_What is needed_. Copy each line of the entries beneath that contains the word "field".

(Dataset records)
= = = = = = =

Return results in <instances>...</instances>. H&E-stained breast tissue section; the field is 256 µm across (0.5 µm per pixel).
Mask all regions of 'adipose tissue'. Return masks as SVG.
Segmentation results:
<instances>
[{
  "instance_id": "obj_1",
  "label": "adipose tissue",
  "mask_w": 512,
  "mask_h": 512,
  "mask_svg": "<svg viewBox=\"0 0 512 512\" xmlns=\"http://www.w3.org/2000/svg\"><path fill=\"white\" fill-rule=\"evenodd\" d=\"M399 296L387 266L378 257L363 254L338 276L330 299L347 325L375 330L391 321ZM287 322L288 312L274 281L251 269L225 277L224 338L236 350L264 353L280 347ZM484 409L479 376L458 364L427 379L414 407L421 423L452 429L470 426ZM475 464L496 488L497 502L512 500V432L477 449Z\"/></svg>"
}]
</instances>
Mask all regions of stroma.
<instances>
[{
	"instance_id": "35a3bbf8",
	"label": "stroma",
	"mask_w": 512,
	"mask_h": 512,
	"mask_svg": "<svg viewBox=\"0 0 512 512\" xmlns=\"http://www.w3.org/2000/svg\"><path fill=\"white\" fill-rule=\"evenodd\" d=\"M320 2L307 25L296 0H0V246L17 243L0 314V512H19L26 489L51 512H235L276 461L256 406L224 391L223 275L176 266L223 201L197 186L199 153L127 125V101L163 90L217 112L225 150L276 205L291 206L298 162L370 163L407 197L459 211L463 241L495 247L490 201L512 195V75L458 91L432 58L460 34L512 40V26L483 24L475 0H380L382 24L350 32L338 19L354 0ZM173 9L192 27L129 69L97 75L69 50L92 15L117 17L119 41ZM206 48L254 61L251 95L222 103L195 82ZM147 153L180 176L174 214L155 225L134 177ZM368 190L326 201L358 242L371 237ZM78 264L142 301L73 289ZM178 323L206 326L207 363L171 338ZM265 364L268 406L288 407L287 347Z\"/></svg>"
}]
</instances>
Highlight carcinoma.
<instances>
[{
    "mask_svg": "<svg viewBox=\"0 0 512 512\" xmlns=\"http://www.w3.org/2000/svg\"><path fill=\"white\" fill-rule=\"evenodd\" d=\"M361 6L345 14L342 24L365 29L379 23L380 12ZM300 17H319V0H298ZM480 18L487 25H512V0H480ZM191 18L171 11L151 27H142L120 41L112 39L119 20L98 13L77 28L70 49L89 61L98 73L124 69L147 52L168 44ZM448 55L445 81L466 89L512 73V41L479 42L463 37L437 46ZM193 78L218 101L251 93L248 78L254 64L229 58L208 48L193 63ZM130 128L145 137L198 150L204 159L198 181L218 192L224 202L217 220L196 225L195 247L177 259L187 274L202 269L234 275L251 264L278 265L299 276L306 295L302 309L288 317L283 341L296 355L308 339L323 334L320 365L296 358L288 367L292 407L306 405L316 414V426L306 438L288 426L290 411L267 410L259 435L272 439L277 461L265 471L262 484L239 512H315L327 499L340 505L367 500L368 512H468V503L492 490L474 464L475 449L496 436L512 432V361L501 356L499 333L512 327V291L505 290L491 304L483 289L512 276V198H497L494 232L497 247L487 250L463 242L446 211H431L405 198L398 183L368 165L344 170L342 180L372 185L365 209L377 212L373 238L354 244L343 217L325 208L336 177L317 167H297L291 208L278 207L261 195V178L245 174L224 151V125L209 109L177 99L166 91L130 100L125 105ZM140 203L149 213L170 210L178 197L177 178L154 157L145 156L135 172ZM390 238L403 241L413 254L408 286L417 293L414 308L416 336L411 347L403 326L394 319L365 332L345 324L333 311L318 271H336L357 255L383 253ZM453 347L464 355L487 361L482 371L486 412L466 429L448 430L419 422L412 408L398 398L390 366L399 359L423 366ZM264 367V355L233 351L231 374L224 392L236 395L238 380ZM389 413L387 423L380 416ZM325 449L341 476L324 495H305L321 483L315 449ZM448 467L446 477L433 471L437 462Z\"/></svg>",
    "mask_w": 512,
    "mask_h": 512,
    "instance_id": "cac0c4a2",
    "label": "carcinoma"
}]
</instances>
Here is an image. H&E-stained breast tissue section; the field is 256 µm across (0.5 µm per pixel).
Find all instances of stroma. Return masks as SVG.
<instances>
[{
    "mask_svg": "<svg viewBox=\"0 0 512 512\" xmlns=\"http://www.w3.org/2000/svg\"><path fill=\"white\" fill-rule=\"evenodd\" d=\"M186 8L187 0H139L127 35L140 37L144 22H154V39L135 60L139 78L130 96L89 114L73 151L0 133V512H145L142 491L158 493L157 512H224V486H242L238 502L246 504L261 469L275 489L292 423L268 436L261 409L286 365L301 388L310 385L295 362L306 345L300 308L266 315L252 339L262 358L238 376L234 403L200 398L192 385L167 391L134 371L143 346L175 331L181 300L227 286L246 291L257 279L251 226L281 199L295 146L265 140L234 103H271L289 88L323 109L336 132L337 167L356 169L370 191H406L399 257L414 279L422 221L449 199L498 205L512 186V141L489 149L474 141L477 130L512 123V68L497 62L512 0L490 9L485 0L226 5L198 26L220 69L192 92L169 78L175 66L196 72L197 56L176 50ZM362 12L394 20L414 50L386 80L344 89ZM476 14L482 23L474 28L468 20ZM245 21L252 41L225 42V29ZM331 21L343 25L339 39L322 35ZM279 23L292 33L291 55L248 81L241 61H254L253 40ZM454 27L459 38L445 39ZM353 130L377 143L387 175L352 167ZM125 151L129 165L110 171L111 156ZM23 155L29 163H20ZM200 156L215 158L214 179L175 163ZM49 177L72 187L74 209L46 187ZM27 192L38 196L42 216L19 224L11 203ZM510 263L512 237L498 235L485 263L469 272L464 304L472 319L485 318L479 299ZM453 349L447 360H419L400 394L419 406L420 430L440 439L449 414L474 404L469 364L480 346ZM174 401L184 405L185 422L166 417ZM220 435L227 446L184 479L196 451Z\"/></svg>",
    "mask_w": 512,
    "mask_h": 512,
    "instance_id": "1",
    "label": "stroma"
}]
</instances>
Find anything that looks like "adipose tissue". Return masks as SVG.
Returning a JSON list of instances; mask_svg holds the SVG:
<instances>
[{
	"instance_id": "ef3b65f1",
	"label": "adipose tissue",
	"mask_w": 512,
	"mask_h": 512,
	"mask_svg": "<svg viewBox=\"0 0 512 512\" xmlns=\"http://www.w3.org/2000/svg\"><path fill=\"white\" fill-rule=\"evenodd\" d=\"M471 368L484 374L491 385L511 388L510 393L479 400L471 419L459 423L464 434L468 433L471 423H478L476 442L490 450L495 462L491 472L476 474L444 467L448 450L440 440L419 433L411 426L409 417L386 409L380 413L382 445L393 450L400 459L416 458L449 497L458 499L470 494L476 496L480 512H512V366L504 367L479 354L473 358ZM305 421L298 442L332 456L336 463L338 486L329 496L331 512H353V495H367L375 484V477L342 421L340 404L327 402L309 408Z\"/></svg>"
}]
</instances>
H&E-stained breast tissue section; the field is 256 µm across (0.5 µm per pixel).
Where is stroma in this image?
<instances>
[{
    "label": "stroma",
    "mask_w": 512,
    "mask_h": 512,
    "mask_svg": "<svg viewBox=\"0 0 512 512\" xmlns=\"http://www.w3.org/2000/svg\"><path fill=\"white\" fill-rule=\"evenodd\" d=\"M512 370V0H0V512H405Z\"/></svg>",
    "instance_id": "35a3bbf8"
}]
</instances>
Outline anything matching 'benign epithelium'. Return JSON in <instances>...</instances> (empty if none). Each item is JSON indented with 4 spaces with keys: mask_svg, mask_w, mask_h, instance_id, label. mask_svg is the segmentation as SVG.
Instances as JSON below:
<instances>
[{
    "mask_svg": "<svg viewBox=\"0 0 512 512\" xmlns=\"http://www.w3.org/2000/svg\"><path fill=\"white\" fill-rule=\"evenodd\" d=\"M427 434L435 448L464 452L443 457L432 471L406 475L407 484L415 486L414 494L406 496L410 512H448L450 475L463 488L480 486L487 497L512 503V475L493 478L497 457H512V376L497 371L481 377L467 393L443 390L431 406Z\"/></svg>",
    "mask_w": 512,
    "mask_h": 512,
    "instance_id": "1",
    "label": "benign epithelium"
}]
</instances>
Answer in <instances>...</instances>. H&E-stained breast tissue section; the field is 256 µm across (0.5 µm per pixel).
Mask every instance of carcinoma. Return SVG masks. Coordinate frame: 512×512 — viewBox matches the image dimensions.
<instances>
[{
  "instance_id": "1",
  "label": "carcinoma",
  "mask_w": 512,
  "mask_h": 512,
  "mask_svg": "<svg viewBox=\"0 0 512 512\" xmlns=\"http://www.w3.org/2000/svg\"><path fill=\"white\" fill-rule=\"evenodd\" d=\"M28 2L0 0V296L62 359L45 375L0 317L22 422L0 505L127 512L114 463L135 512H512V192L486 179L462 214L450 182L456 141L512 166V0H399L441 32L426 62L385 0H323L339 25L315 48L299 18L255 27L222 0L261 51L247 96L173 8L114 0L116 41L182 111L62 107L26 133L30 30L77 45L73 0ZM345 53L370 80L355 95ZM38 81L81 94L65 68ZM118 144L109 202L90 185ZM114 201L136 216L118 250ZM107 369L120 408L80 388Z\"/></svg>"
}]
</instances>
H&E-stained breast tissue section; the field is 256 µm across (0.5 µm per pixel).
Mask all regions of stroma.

= = = = = = =

_Written response_.
Return results in <instances>...</instances>. H&E-stained breast tissue section; the field is 256 µm across (0.5 µm per pixel).
Here is an image. H&E-stained breast tissue section; the field is 256 µm across (0.5 µm per pixel).
H&E-stained breast tissue section; the field is 256 µm across (0.5 µm per pixel).
Answer in <instances>...</instances>. H&E-stained breast tissue section; the field is 256 µm across (0.5 µm per pixel).
H&E-stained breast tissue section; the field is 256 µm across (0.5 µm per pixel).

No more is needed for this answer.